## Provided information
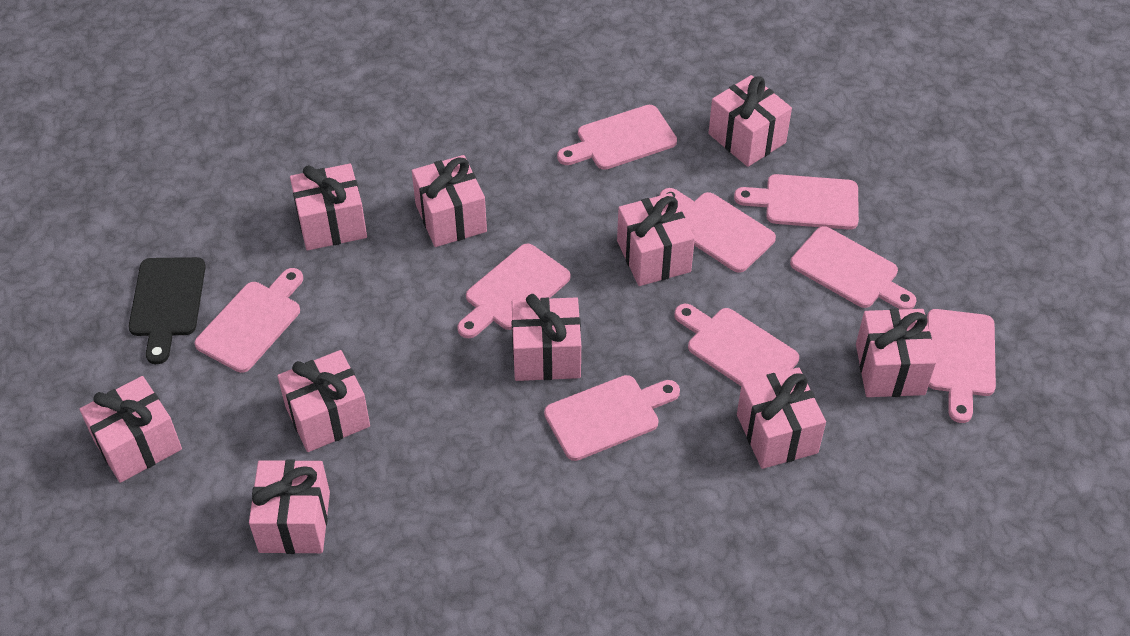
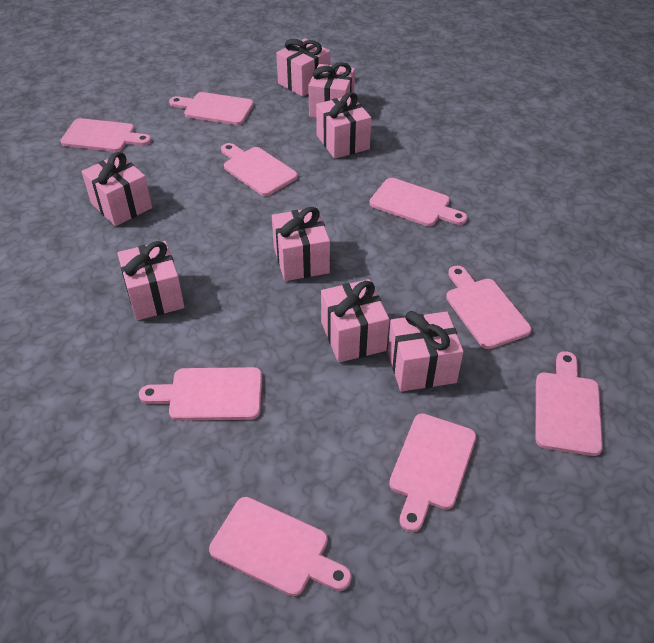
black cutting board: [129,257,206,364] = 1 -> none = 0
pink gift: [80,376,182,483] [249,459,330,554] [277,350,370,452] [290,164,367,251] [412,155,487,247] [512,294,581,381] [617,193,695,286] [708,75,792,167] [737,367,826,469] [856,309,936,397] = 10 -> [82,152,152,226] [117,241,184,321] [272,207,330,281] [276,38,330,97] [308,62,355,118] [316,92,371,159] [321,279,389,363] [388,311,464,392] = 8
==
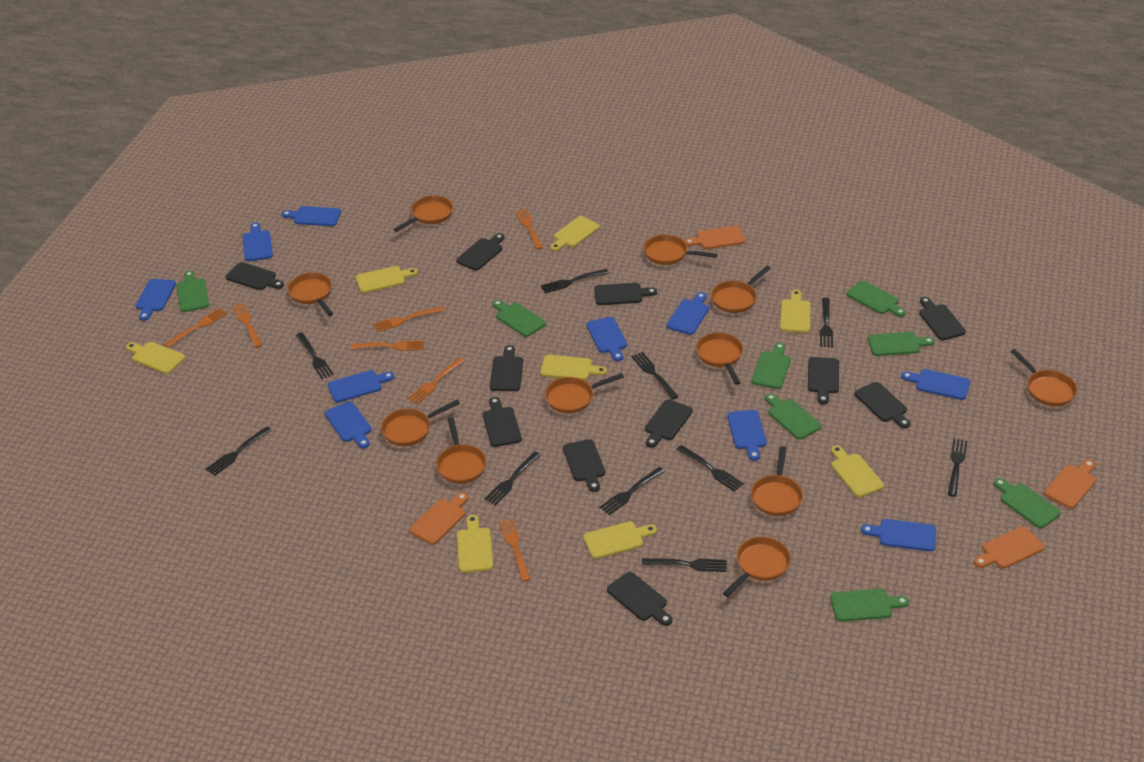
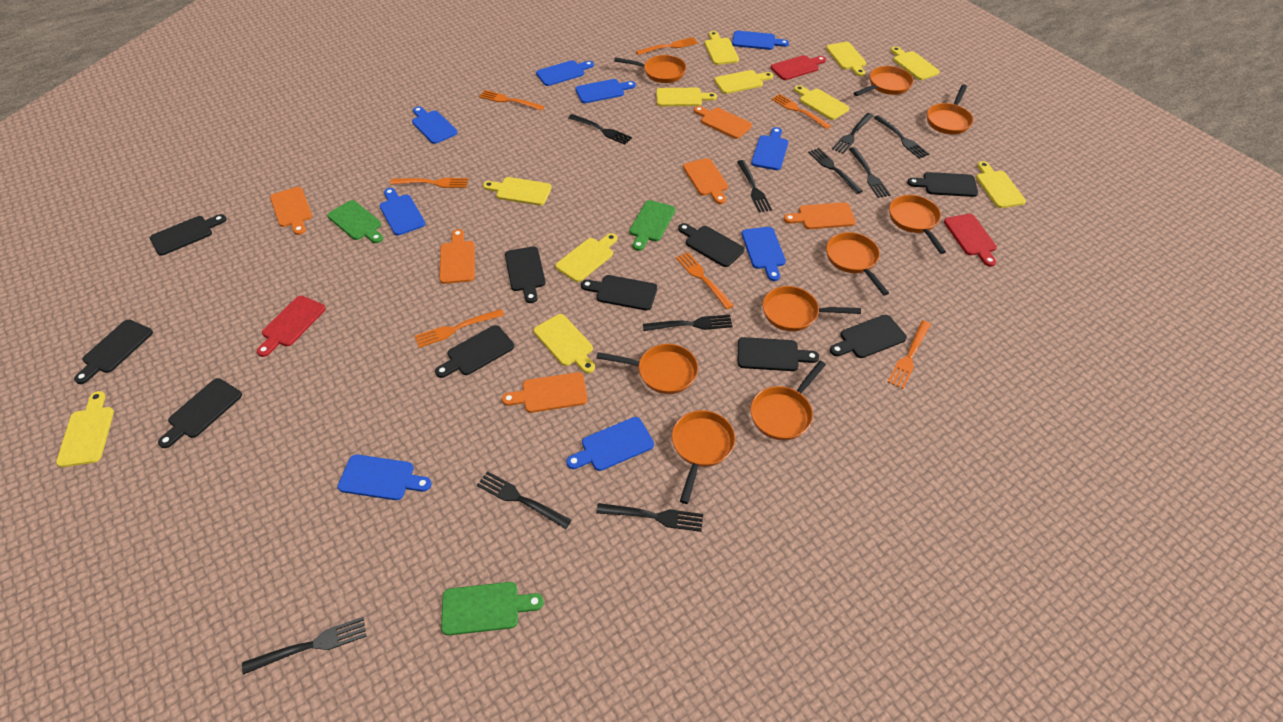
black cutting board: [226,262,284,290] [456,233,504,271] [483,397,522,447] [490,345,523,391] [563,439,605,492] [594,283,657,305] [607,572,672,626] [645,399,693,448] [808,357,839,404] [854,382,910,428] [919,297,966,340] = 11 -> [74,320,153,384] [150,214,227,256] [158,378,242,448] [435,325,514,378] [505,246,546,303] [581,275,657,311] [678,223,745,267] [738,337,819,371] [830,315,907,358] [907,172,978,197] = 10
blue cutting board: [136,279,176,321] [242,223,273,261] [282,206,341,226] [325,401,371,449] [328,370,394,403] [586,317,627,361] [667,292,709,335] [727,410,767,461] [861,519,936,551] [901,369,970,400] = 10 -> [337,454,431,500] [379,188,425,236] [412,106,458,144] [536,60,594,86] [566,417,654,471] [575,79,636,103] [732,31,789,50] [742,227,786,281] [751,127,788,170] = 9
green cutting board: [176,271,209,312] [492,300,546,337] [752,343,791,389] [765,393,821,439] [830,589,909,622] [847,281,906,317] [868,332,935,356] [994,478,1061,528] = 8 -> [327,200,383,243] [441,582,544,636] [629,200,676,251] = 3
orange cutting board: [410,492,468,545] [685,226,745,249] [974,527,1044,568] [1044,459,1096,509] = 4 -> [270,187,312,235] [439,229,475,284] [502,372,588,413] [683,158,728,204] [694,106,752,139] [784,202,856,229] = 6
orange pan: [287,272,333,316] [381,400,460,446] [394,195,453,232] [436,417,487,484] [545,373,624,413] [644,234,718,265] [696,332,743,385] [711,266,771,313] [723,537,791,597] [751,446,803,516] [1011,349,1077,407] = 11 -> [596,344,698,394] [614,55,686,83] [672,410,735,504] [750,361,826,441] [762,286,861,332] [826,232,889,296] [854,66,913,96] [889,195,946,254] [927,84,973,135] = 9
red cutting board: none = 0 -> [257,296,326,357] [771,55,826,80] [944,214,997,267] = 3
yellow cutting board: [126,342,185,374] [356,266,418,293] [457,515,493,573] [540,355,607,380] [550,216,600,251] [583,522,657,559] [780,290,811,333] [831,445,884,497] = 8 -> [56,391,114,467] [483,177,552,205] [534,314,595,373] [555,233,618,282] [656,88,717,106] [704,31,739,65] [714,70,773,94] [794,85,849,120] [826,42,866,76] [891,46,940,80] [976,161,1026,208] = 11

## Work task
Select and copy each line from the data that includes the word "black".

## Answer
black cutting board: [129,257,206,364] = 1 -> none = 0
black cutting board: [226,262,284,290] [456,233,504,271] [483,397,522,447] [490,345,523,391] [563,439,605,492] [594,283,657,305] [607,572,672,626] [645,399,693,448] [808,357,839,404] [854,382,910,428] [919,297,966,340] = 11 -> [74,320,153,384] [150,214,227,256] [158,378,242,448] [435,325,514,378] [505,246,546,303] [581,275,657,311] [678,223,745,267] [738,337,819,371] [830,315,907,358] [907,172,978,197] = 10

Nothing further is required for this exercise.